START
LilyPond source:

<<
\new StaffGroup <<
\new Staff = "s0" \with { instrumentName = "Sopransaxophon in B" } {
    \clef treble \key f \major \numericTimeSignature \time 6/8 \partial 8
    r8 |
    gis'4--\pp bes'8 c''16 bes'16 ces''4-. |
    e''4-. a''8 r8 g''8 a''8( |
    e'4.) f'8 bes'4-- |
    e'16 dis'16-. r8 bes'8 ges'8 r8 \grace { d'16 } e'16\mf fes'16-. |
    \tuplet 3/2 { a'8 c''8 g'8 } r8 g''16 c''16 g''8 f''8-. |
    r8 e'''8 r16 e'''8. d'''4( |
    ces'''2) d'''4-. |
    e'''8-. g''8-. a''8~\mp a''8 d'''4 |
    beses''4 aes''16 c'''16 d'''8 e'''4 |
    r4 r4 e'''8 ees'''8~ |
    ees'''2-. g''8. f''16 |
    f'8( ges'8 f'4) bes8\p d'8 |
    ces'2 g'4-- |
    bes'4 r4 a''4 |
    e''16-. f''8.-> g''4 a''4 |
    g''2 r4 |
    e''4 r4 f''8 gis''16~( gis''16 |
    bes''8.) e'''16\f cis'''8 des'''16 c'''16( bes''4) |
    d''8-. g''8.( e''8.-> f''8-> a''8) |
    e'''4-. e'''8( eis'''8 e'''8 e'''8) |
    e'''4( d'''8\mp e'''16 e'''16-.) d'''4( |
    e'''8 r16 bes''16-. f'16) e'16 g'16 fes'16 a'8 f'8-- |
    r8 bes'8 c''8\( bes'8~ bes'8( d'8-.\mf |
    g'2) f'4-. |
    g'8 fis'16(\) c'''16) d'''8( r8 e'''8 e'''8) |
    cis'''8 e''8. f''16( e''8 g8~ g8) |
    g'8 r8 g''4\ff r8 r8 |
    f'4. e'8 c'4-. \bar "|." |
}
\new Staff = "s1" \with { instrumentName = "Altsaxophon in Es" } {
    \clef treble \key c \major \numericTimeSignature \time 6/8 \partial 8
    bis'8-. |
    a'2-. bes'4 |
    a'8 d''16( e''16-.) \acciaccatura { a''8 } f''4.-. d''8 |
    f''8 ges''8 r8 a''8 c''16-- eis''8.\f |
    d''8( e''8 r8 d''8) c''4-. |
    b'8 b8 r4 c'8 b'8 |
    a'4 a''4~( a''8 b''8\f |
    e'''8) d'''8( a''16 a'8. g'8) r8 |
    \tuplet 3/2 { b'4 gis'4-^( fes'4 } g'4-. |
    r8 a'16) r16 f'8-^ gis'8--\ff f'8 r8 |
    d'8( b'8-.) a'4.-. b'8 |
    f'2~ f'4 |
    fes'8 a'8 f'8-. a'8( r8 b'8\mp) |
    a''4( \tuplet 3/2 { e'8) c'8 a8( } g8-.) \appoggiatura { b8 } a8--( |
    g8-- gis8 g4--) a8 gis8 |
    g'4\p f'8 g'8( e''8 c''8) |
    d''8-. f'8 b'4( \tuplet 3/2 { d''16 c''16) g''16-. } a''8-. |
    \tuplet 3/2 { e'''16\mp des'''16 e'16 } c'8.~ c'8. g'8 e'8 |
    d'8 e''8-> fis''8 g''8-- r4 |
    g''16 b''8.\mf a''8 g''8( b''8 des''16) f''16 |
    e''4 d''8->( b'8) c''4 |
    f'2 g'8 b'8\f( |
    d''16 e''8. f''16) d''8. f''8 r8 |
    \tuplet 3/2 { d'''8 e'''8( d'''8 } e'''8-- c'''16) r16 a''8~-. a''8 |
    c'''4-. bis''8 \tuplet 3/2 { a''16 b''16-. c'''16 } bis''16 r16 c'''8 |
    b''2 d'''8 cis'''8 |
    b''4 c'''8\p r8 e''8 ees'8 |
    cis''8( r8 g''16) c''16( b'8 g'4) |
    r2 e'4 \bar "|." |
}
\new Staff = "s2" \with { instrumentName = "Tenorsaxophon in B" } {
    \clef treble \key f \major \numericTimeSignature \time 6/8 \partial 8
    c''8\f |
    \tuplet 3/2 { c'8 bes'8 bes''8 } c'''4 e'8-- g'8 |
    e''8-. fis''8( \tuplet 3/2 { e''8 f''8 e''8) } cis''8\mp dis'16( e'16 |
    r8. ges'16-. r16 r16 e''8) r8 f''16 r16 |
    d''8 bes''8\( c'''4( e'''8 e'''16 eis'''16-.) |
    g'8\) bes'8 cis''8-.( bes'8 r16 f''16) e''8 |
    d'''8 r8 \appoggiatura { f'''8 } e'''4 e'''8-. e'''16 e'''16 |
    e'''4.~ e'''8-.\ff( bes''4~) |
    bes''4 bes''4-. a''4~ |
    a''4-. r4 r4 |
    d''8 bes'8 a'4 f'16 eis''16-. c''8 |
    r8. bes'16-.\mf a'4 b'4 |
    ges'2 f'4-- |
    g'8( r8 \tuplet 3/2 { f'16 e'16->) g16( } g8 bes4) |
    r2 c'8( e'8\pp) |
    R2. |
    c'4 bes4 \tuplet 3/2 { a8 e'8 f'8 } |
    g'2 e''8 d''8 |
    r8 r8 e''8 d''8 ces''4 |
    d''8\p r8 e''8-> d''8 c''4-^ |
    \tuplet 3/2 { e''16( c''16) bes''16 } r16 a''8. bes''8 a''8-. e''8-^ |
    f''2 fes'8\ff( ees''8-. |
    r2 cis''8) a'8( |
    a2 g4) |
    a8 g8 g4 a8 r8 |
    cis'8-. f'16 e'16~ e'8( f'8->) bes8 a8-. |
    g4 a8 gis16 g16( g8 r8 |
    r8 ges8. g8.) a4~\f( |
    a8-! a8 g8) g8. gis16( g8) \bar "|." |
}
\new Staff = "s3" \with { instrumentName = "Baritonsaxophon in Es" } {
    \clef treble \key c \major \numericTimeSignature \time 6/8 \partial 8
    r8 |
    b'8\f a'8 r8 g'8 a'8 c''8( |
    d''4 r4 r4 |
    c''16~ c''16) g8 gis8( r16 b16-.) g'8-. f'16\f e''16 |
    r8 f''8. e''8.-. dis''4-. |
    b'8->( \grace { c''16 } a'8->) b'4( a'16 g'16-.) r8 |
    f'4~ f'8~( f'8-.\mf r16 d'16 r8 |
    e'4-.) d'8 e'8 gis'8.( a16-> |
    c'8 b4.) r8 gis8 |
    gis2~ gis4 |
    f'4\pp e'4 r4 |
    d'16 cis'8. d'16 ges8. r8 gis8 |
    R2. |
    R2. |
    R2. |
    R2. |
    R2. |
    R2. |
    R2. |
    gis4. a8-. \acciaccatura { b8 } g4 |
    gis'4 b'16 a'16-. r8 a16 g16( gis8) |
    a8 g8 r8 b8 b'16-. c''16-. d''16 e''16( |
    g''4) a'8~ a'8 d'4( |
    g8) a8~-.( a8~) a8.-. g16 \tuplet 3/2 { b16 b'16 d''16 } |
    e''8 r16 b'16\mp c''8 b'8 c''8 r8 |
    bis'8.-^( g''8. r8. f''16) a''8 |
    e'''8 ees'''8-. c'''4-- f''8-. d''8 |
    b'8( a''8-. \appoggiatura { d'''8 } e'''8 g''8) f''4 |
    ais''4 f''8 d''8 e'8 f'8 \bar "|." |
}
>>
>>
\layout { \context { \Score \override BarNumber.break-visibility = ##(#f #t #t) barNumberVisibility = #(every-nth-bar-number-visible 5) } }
END
Work to be completed = Find every line in the rows above that contains the string "instrumentName", matching case, and copy each one.

Solved problem =
\new Staff = "s0" \with { instrumentName = "Sopransaxophon in B" } {
\new Staff = "s1" \with { instrumentName = "Altsaxophon in Es" } {
\new Staff = "s2" \with { instrumentName = "Tenorsaxophon in B" } {
\new Staff = "s3" \with { instrumentName = "Baritonsaxophon in Es" } {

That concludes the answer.